## Work required
An exact copy is required of the lines from the one with "white spoon: [369,112,475,143]" through the last line of the material below, and of nothing else.

## Data records
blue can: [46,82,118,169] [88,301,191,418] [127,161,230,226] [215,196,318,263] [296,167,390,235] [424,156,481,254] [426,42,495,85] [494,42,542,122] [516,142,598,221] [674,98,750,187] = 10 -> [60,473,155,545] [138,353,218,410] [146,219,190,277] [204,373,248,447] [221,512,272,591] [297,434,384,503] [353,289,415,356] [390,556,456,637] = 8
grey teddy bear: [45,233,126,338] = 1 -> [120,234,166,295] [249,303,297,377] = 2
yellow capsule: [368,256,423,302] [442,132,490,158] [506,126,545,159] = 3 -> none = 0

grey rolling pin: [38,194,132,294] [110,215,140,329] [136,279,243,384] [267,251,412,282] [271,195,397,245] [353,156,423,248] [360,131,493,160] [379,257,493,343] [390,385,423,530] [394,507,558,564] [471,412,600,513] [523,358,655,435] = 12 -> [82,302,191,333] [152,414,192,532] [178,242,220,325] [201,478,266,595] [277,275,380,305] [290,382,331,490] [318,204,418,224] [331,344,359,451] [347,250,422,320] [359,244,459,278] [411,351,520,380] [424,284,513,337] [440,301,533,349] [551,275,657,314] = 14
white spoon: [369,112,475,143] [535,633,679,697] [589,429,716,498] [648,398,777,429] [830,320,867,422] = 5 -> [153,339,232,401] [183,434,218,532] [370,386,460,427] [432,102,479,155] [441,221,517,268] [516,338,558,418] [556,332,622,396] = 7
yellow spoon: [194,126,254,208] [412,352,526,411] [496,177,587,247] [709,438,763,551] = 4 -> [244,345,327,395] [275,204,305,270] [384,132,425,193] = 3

## Exercise output
white spoon: [369,112,475,143] [535,633,679,697] [589,429,716,498] [648,398,777,429] [830,320,867,422] = 5 -> [153,339,232,401] [183,434,218,532] [370,386,460,427] [432,102,479,155] [441,221,517,268] [516,338,558,418] [556,332,622,396] = 7
yellow spoon: [194,126,254,208] [412,352,526,411] [496,177,587,247] [709,438,763,551] = 4 -> [244,345,327,395] [275,204,305,270] [384,132,425,193] = 3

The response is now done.